— What the task asks —
Reading through the lines below, count those that include the string "moved"; the answer is that number and nothing else.
(Provided records begins)
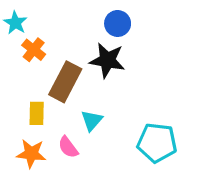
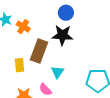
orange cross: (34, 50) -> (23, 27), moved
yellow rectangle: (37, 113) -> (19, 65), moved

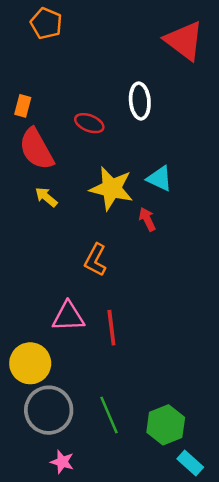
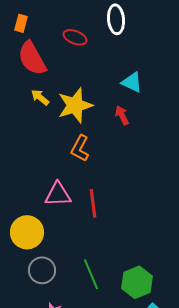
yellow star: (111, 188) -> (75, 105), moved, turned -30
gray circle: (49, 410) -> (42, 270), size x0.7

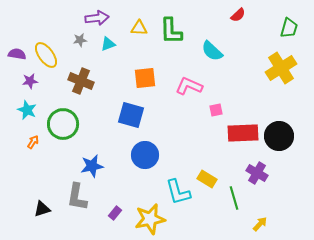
(Provided records ends)
(Provided records begins)
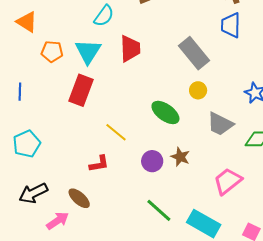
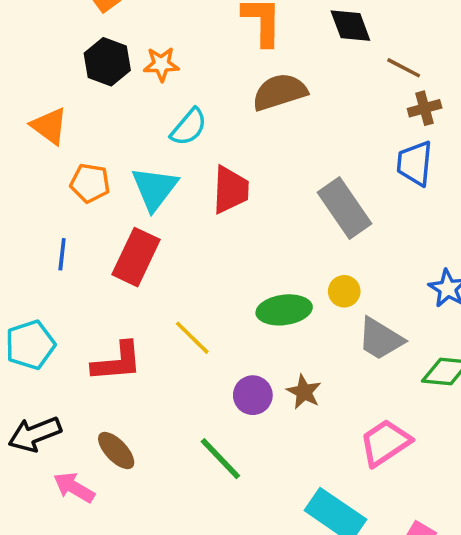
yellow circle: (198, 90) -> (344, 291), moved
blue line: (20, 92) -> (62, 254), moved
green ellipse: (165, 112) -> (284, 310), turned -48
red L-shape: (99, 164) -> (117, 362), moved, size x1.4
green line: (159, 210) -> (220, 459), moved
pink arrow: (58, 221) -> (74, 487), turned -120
(Provided records ends)
(Provided records begins)
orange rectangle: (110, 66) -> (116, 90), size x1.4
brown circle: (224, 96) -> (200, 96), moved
(Provided records ends)
— Solution below —
8